> _What is required_
The answer must repeat every record exactly, with all pictures omitted.

> _Modification records_
###

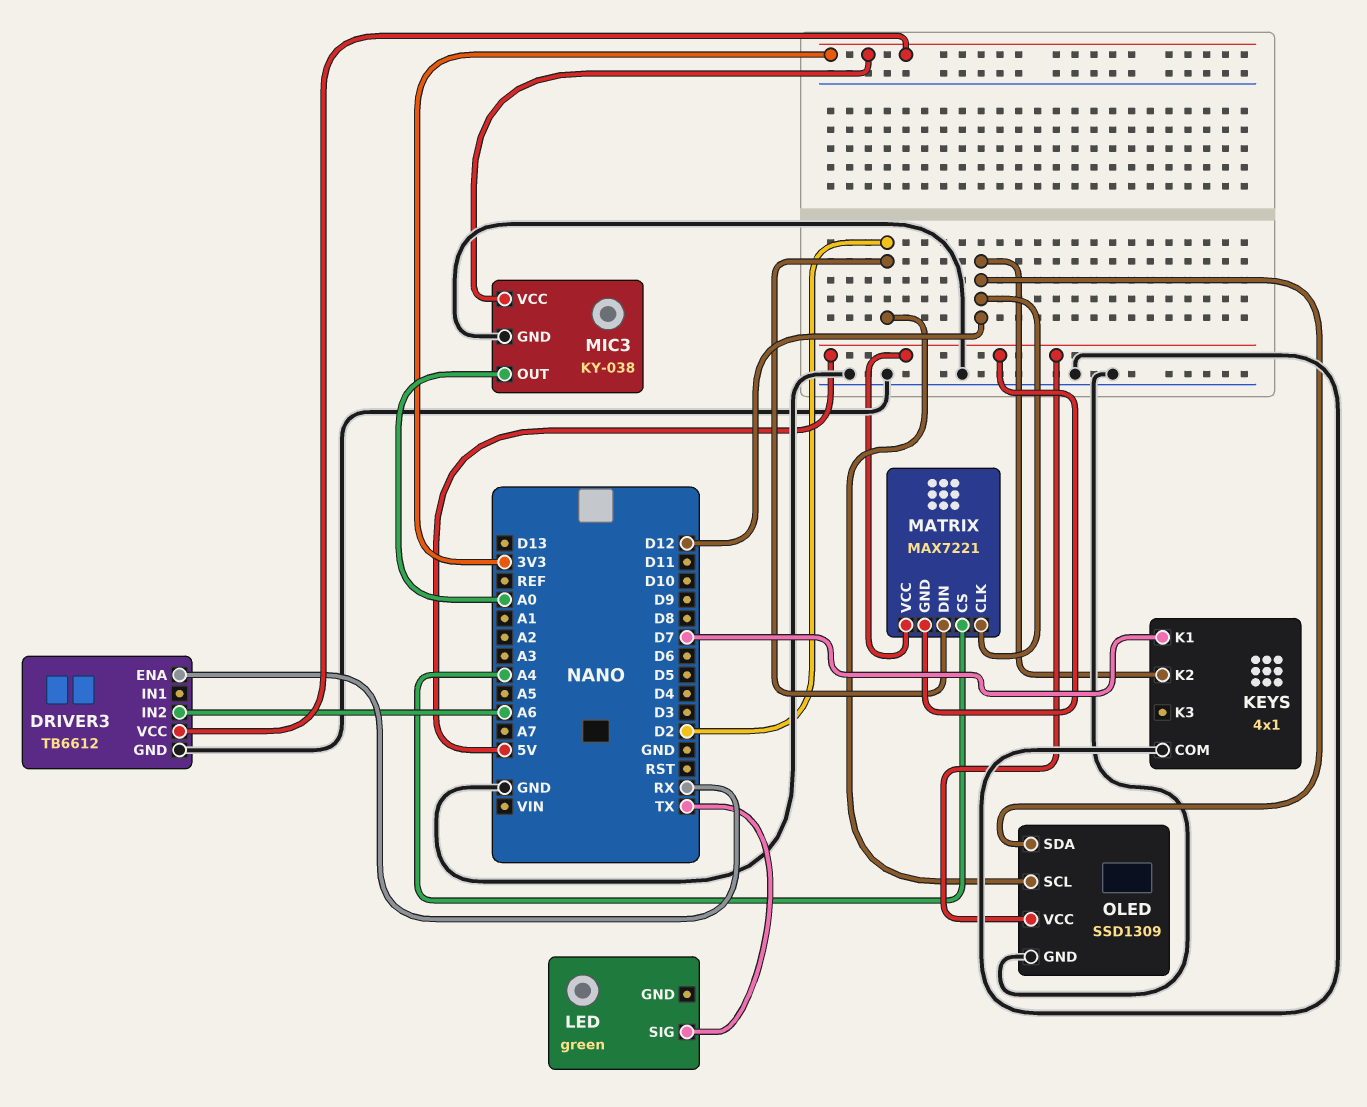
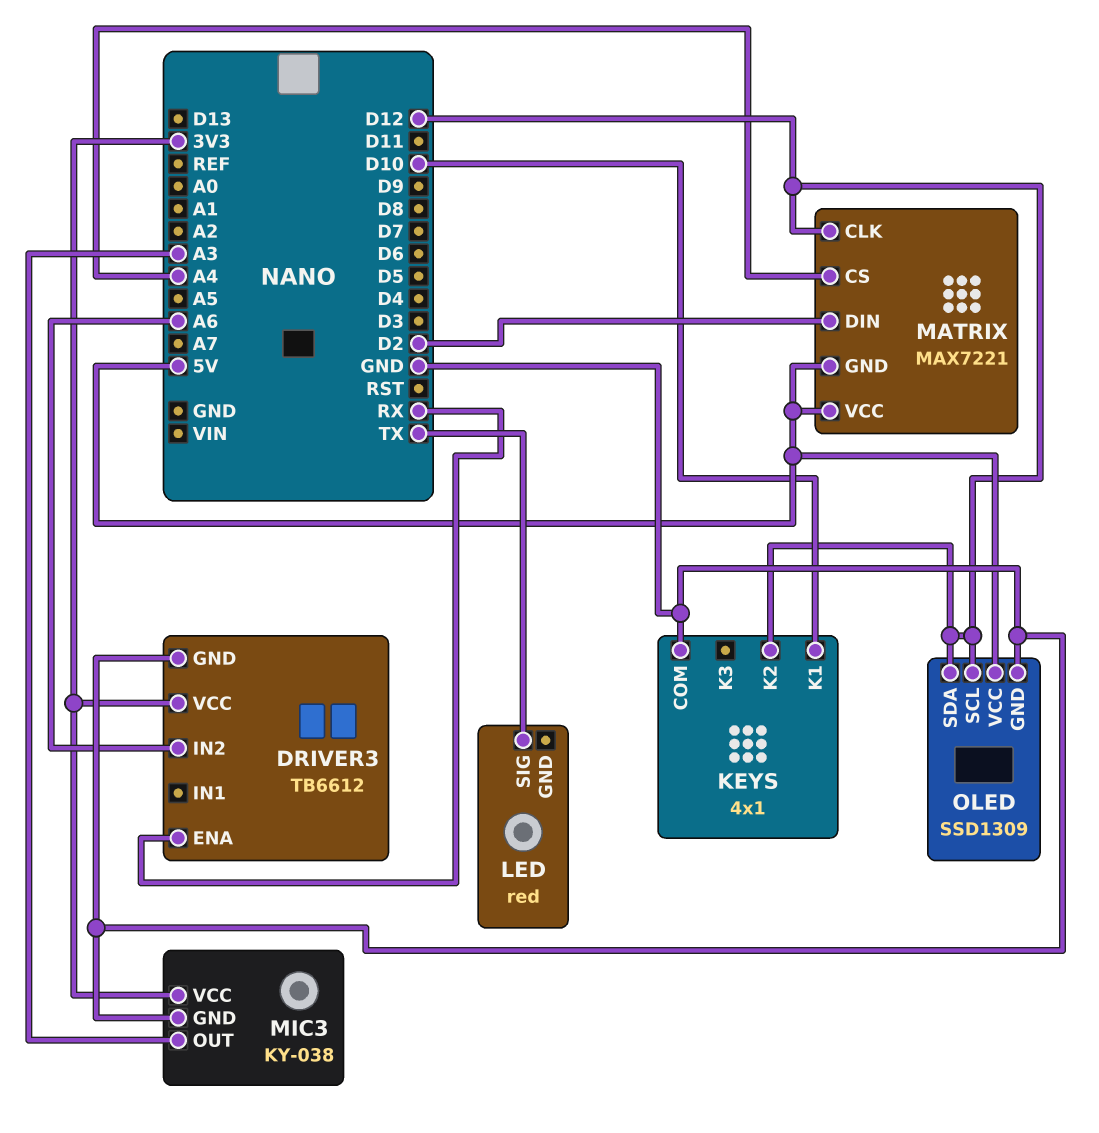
KEYS pin K1: D7 -> D10
LED: green -> red
MIC3 pin OUT: A0 -> A3
OLED pin SCL: D2 -> D12

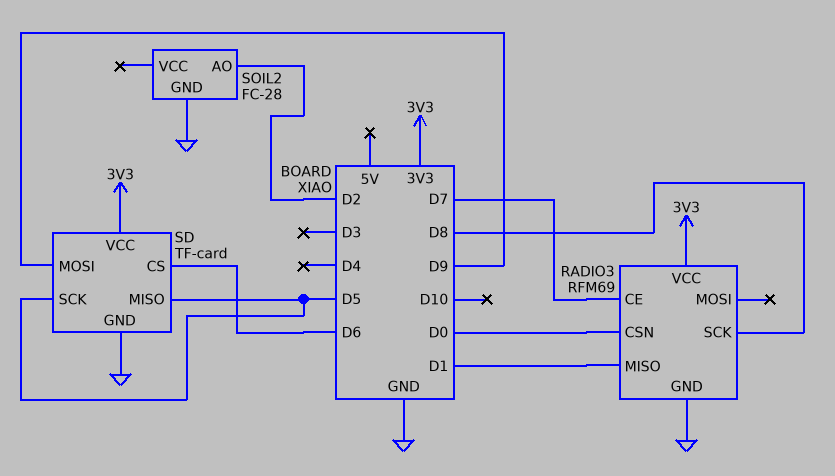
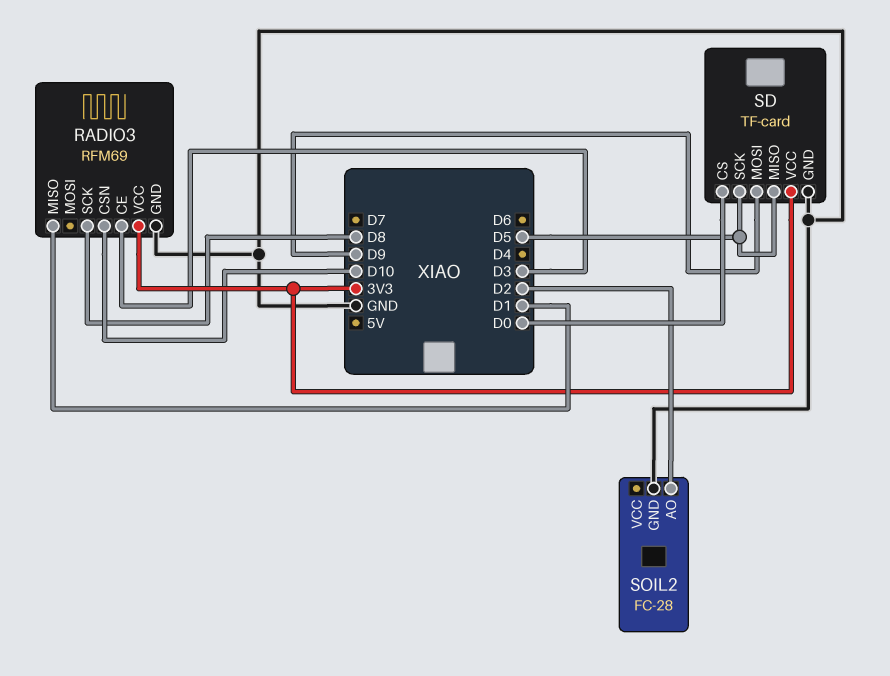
RADIO3 pin CE: D7 -> D3
RADIO3 pin CSN: D0 -> D10
SD pin CS: D6 -> D0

###

> _Result_
KEYS pin K1: D7 -> D10
LED: green -> red
MIC3 pin OUT: A0 -> A3
OLED pin SCL: D2 -> D12

RADIO3 pin CE: D7 -> D3
RADIO3 pin CSN: D0 -> D10
SD pin CS: D6 -> D0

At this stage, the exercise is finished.